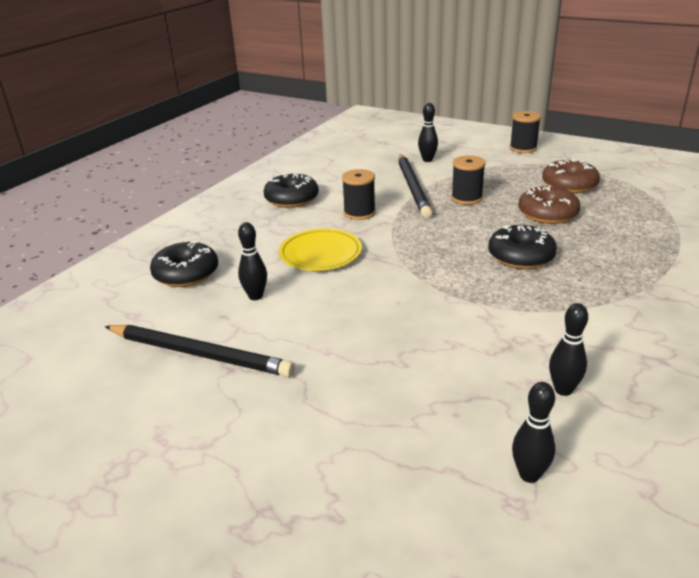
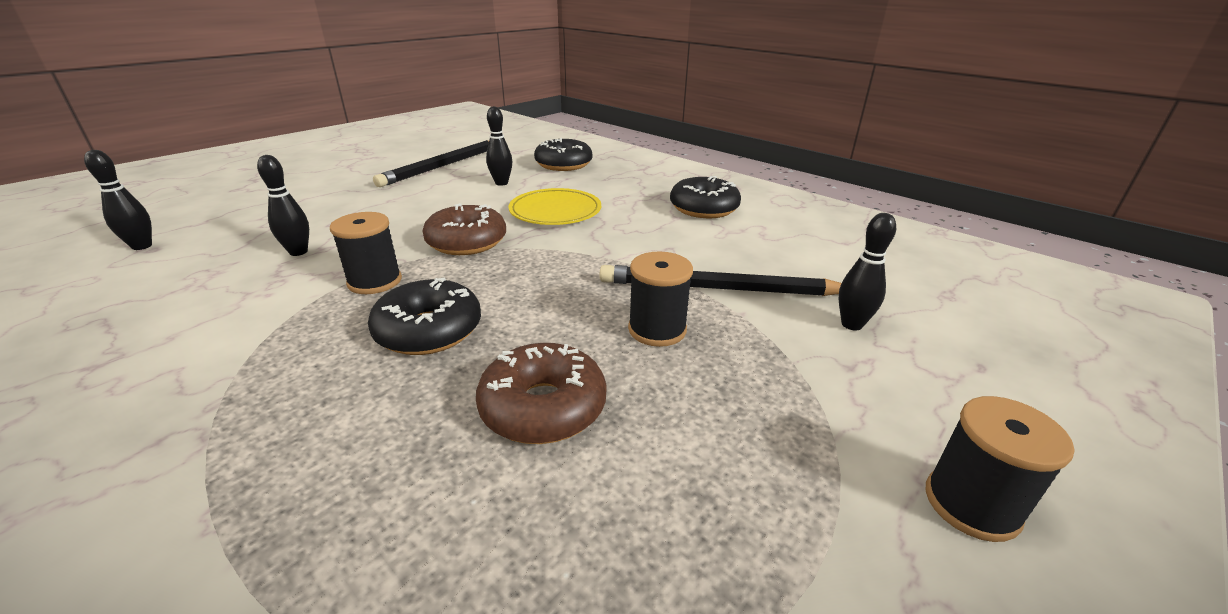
camera: 100 degrees right, 0 degrees up
(359, 213) = (644, 240): black spool -> black spool (375, 281)
(563, 390) = (178, 285): black bowling pin -> black bowling pin (298, 252)
(569, 185) = (676, 505): brown donut -> brown donut (467, 242)

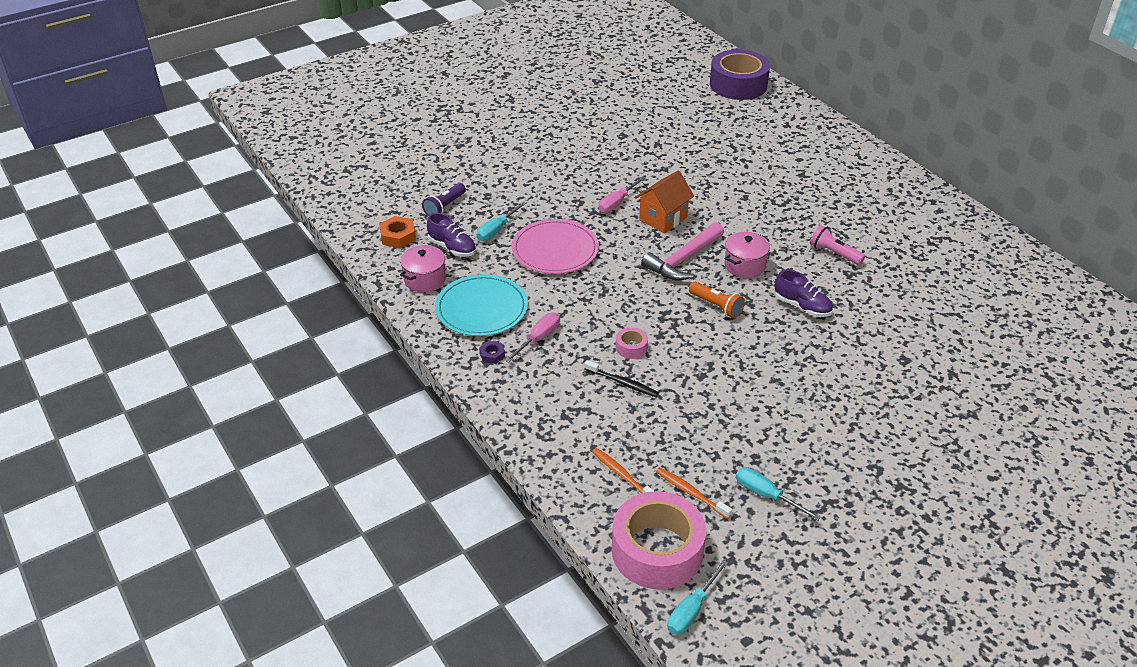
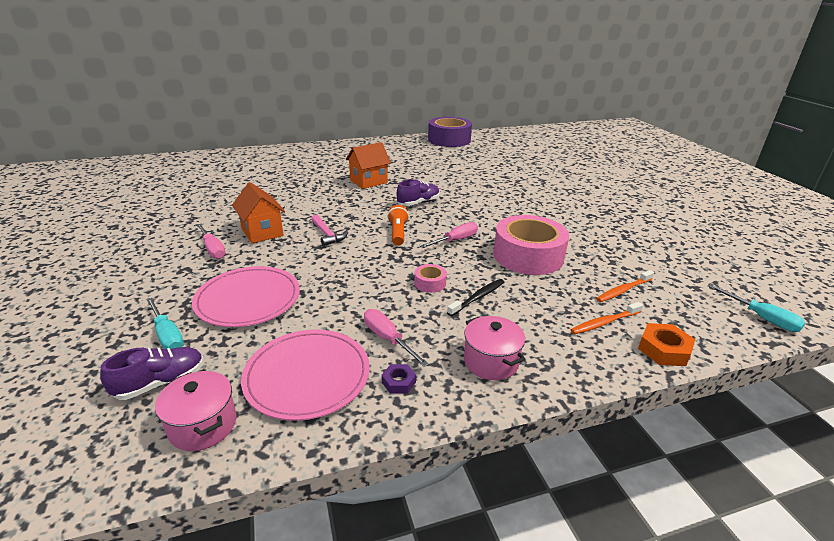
camera: 75 degrees left, 10 degrees down
(398, 236) = (69, 442): orange nut -> orange nut (664, 350)
(444, 207) = (63, 375): purple flashlight -> none
(481, 309) = (307, 376): turquoise plate -> pink plate
(657, 550) = (698, 322): pink tape -> pink tape (528, 256)
(683, 260) = (327, 235): pink hammer -> pink hammer, size x0.61
(716, 306) = (398, 233): orange flashlight -> orange flashlight turned 60 degrees counterclockwise
(726, 352) = (455, 240): none -> pink screwdriver
(738, 84) = (127, 168): purple tape -> purple tape (449, 140)
(744, 266) = (356, 212): pink pot -> pink pot (491, 361)
(766, 495) = (621, 258): turquoise screwdriver -> none
(834, 253) = (368, 181): pink flashlight -> orange house

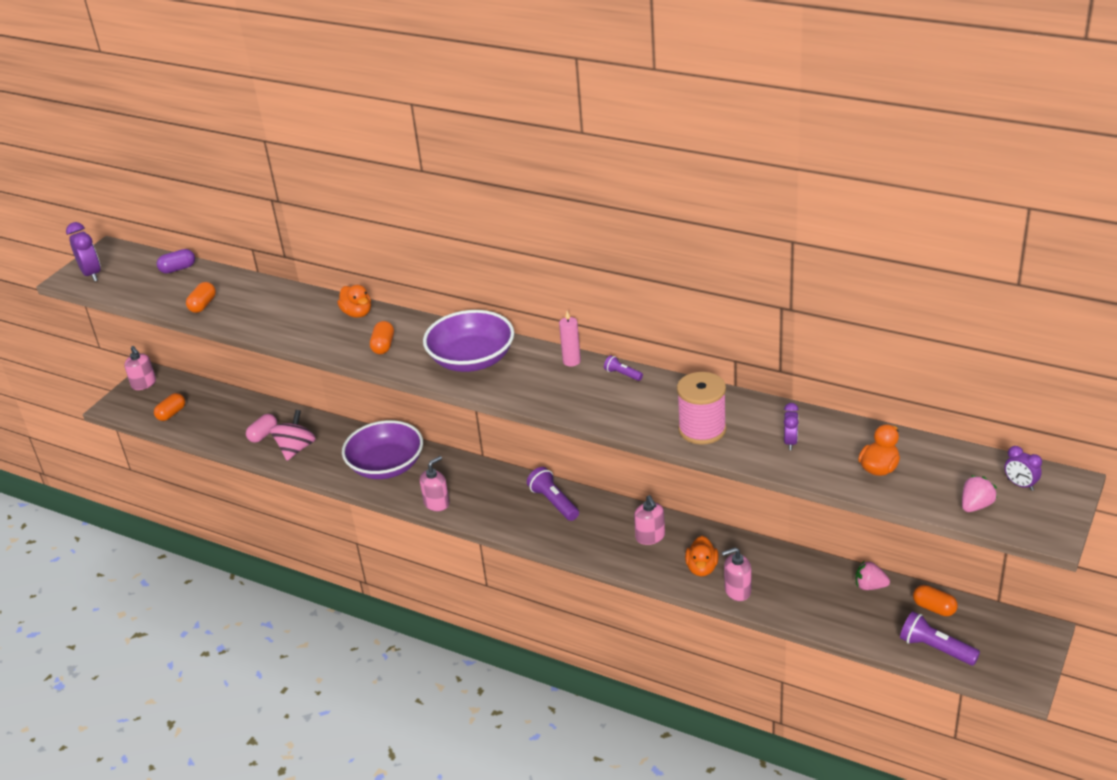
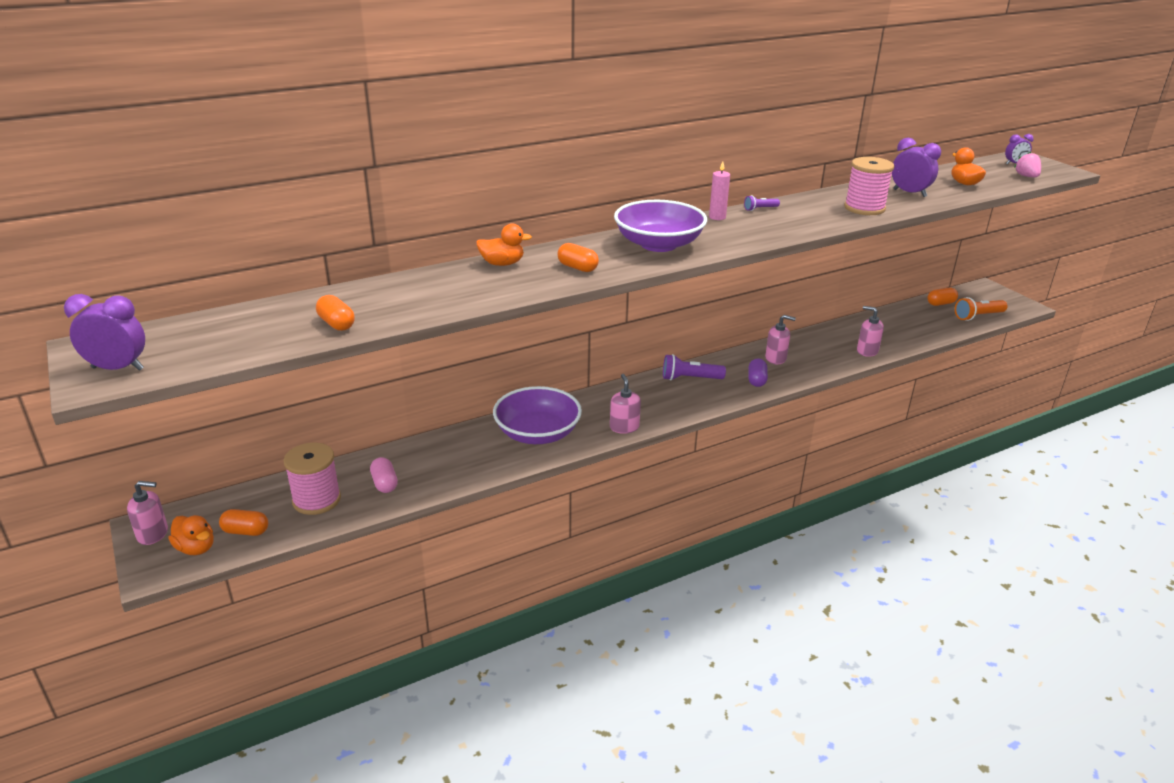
camera: 60 degrees left, 5 degrees down
(171, 414) = (246, 531): orange capsule -> orange capsule turned 60 degrees counterclockwise
(178, 269) = (230, 318): purple capsule -> purple capsule (756, 380)
(223, 419) = (316, 500): none -> pink spool
(296, 449) = (438, 472): pink spinning top -> none
(702, 568) = (830, 354): orange duck -> orange duck (196, 548)
(737, 591) = (867, 351): pink soap dispenser -> pink soap dispenser turned 105 degrees clockwise
(790, 442) = (909, 193): purple clock -> purple clock, size x1.63
(870, 586) = (903, 312): pink strawberry -> none
(935, 648) = (978, 316): purple flashlight -> orange flashlight

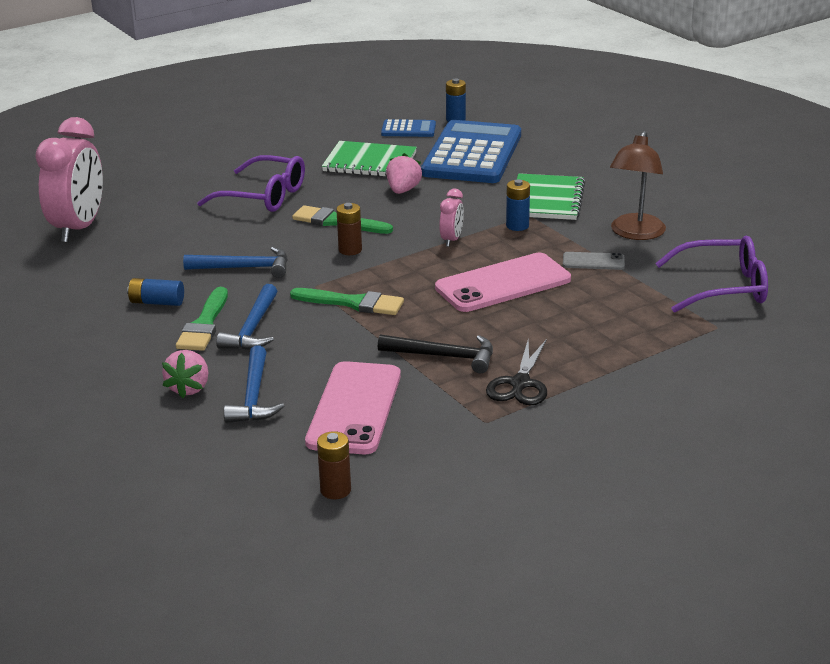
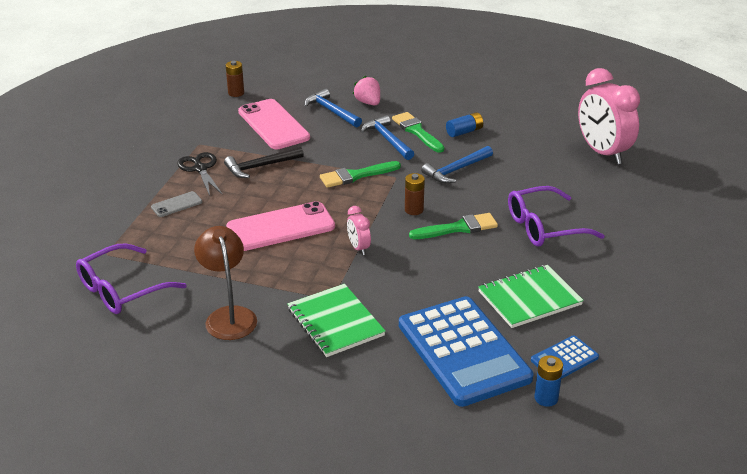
camera: 140 degrees right, 5 degrees up
(403, 190) = (458, 279): pink strawberry -> none
(503, 284) = (280, 227): pink phone -> pink phone turned 45 degrees clockwise
(517, 226) = (327, 282): blue battery -> none
(593, 261) = (236, 273): grey phone -> grey phone (176, 204)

◆ ◆ ◆ ◆

ABOUT THIS EXERCISE
Set all of the records down once more, letter for letter, with the images removed.

FINAL ANSWER
camera: 100 degrees right, 0 degrees up
(359, 213) = (644, 240): black spool -> black spool (375, 281)
(563, 390) = (178, 285): black bowling pin -> black bowling pin (298, 252)
(569, 185) = (676, 505): brown donut -> brown donut (467, 242)

camera: 75 degrees left, 10 degrees down
(398, 236) = (69, 442): orange nut -> orange nut (664, 350)
(444, 207) = (63, 375): purple flashlight -> none
(481, 309) = (307, 376): turquoise plate -> pink plate
(657, 550) = (698, 322): pink tape -> pink tape (528, 256)
(683, 260) = (327, 235): pink hammer -> pink hammer, size x0.61
(716, 306) = (398, 233): orange flashlight -> orange flashlight turned 60 degrees counterclockwise
(726, 352) = (455, 240): none -> pink screwdriver
(738, 84) = (127, 168): purple tape -> purple tape (449, 140)
(744, 266) = (356, 212): pink pot -> pink pot (491, 361)
(766, 495) = (621, 258): turquoise screwdriver -> none
(834, 253) = (368, 181): pink flashlight -> orange house

camera: 60 degrees left, 5 degrees down
(171, 414) = (246, 531): orange capsule -> orange capsule turned 60 degrees counterclockwise
(178, 269) = (230, 318): purple capsule -> purple capsule (756, 380)
(223, 419) = (316, 500): none -> pink spool
(296, 449) = (438, 472): pink spinning top -> none
(702, 568) = (830, 354): orange duck -> orange duck (196, 548)
(737, 591) = (867, 351): pink soap dispenser -> pink soap dispenser turned 105 degrees clockwise
(790, 442) = (909, 193): purple clock -> purple clock, size x1.63
(870, 586) = (903, 312): pink strawberry -> none
(935, 648) = (978, 316): purple flashlight -> orange flashlight

camera: 140 degrees right, 5 degrees up
(403, 190) = (458, 279): pink strawberry -> none
(503, 284) = (280, 227): pink phone -> pink phone turned 45 degrees clockwise
(517, 226) = (327, 282): blue battery -> none
(593, 261) = (236, 273): grey phone -> grey phone (176, 204)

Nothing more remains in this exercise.